EXERCISE OBJECTIVE: Extract all of the entries and set them down verbatim.

GIVEN INFORMATION:
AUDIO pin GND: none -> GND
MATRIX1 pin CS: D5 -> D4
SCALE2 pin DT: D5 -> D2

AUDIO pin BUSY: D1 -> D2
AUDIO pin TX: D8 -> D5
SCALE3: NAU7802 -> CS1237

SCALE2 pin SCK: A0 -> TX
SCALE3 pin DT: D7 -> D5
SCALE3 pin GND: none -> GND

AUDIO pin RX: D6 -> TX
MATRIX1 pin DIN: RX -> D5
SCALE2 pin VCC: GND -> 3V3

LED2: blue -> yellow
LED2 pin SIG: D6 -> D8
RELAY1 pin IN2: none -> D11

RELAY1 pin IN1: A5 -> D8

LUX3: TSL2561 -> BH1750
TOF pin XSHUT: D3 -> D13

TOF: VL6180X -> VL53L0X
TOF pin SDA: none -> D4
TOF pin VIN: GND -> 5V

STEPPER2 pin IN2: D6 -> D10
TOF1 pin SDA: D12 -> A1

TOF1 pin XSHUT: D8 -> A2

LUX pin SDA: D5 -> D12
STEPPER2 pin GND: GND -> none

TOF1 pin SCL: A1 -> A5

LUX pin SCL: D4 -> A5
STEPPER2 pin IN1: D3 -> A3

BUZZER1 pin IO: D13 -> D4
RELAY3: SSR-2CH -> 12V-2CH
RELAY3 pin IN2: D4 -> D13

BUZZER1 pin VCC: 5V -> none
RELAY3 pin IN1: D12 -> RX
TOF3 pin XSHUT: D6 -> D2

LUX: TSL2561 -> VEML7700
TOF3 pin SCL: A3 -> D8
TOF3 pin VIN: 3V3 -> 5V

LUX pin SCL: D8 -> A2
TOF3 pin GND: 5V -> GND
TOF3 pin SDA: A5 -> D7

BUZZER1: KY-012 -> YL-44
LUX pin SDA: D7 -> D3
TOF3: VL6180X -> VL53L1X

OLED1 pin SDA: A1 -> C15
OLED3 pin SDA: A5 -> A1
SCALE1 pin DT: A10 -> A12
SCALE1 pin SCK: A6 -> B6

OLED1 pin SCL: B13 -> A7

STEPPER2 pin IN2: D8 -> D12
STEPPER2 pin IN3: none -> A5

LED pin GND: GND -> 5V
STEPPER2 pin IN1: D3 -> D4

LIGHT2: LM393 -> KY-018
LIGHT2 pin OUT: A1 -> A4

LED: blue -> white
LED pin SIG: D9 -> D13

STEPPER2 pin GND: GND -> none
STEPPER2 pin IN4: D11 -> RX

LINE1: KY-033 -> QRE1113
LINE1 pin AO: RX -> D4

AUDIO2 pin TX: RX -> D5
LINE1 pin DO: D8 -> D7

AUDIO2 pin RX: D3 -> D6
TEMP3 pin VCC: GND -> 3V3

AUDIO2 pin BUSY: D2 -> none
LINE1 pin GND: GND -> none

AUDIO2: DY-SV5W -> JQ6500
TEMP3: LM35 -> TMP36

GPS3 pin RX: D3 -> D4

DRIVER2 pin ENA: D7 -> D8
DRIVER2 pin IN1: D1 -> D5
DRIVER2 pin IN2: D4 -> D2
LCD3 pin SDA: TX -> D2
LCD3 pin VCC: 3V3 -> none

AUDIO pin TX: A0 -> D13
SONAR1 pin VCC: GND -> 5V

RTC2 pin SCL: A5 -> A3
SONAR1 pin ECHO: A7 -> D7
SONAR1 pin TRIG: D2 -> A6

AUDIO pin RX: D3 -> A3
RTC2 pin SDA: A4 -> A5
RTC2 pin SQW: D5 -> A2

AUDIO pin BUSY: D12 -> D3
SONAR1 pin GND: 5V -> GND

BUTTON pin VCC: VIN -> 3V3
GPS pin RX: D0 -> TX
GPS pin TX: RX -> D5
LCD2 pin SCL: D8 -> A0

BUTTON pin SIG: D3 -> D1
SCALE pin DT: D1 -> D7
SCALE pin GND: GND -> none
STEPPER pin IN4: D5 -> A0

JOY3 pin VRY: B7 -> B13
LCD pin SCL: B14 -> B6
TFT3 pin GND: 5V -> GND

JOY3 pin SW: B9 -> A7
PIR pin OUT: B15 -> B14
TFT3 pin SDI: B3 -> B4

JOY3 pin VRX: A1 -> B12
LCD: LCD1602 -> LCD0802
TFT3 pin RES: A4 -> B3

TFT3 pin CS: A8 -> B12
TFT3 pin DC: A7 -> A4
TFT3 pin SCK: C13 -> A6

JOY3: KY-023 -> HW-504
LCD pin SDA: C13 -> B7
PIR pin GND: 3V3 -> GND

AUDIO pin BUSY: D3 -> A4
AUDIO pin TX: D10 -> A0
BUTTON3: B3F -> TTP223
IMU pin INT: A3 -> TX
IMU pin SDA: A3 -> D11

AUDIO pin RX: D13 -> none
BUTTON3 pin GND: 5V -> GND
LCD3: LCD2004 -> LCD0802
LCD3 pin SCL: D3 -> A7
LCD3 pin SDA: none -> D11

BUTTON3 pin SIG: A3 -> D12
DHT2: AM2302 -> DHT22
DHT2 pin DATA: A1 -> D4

OUTPUT BELOW:
AUDIO pin GND: none -> GND
MATRIX1 pin CS: D5 -> D4
SCALE2 pin DT: D5 -> D2

AUDIO pin BUSY: D1 -> D2
AUDIO pin TX: D8 -> D5
SCALE3: NAU7802 -> CS1237

SCALE2 pin SCK: A0 -> TX
SCALE3 pin DT: D7 -> D5
SCALE3 pin GND: none -> GND

AUDIO pin RX: D6 -> TX
MATRIX1 pin DIN: RX -> D5
SCALE2 pin VCC: GND -> 3V3

LED2: blue -> yellow
LED2 pin SIG: D6 -> D8
RELAY1 pin IN2: none -> D11

RELAY1 pin IN1: A5 -> D8

LUX3: TSL2561 -> BH1750
TOF pin XSHUT: D3 -> D13

TOF: VL6180X -> VL53L0X
TOF pin SDA: none -> D4
TOF pin VIN: GND -> 5V

STEPPER2 pin IN2: D6 -> D10
TOF1 pin SDA: D12 -> A1

TOF1 pin XSHUT: D8 -> A2

LUX pin SDA: D5 -> D12
STEPPER2 pin GND: GND -> none

TOF1 pin SCL: A1 -> A5

LUX pin SCL: D4 -> A5
STEPPER2 pin IN1: D3 -> A3

BUZZER1 pin IO: D13 -> D4
RELAY3: SSR-2CH -> 12V-2CH
RELAY3 pin IN2: D4 -> D13

BUZZER1 pin VCC: 5V -> none
RELAY3 pin IN1: D12 -> RX
TOF3 pin XSHUT: D6 -> D2

LUX: TSL2561 -> VEML7700
TOF3 pin SCL: A3 -> D8
TOF3 pin VIN: 3V3 -> 5V

LUX pin SCL: D8 -> A2
TOF3 pin GND: 5V -> GND
TOF3 pin SDA: A5 -> D7

BUZZER1: KY-012 -> YL-44
LUX pin SDA: D7 -> D3
TOF3: VL6180X -> VL53L1X

OLED1 pin SDA: A1 -> C15
OLED3 pin SDA: A5 -> A1
SCALE1 pin DT: A10 -> A12
SCALE1 pin SCK: A6 -> B6

OLED1 pin SCL: B13 -> A7

STEPPER2 pin IN2: D8 -> D12
STEPPER2 pin IN3: none -> A5

LED pin GND: GND -> 5V
STEPPER2 pin IN1: D3 -> D4

LIGHT2: LM393 -> KY-018
LIGHT2 pin OUT: A1 -> A4

LED: blue -> white
LED pin SIG: D9 -> D13

STEPPER2 pin GND: GND -> none
STEPPER2 pin IN4: D11 -> RX

LINE1: KY-033 -> QRE1113
LINE1 pin AO: RX -> D4

AUDIO2 pin TX: RX -> D5
LINE1 pin DO: D8 -> D7

AUDIO2 pin RX: D3 -> D6
TEMP3 pin VCC: GND -> 3V3

AUDIO2 pin BUSY: D2 -> none
LINE1 pin GND: GND -> none

AUDIO2: DY-SV5W -> JQ6500
TEMP3: LM35 -> TMP36

GPS3 pin RX: D3 -> D4

DRIVER2 pin ENA: D7 -> D8
DRIVER2 pin IN1: D1 -> D5
DRIVER2 pin IN2: D4 -> D2
LCD3 pin SDA: TX -> D2
LCD3 pin VCC: 3V3 -> none

AUDIO pin TX: A0 -> D13
SONAR1 pin VCC: GND -> 5V

RTC2 pin SCL: A5 -> A3
SONAR1 pin ECHO: A7 -> D7
SONAR1 pin TRIG: D2 -> A6

AUDIO pin RX: D3 -> A3
RTC2 pin SDA: A4 -> A5
RTC2 pin SQW: D5 -> A2

AUDIO pin BUSY: D12 -> D3
SONAR1 pin GND: 5V -> GND

BUTTON pin VCC: VIN -> 3V3
GPS pin RX: D0 -> TX
GPS pin TX: RX -> D5
LCD2 pin SCL: D8 -> A0

BUTTON pin SIG: D3 -> D1
SCALE pin DT: D1 -> D7
SCALE pin GND: GND -> none
STEPPER pin IN4: D5 -> A0

JOY3 pin VRY: B7 -> B13
LCD pin SCL: B14 -> B6
TFT3 pin GND: 5V -> GND

JOY3 pin SW: B9 -> A7
PIR pin OUT: B15 -> B14
TFT3 pin SDI: B3 -> B4

JOY3 pin VRX: A1 -> B12
LCD: LCD1602 -> LCD0802
TFT3 pin RES: A4 -> B3

TFT3 pin CS: A8 -> B12
TFT3 pin DC: A7 -> A4
TFT3 pin SCK: C13 -> A6

JOY3: KY-023 -> HW-504
LCD pin SDA: C13 -> B7
PIR pin GND: 3V3 -> GND

AUDIO pin BUSY: D3 -> A4
AUDIO pin TX: D10 -> A0
BUTTON3: B3F -> TTP223
IMU pin INT: A3 -> TX
IMU pin SDA: A3 -> D11

AUDIO pin RX: D13 -> none
BUTTON3 pin GND: 5V -> GND
LCD3: LCD2004 -> LCD0802
LCD3 pin SCL: D3 -> A7
LCD3 pin SDA: none -> D11

BUTTON3 pin SIG: A3 -> D12
DHT2: AM2302 -> DHT22
DHT2 pin DATA: A1 -> D4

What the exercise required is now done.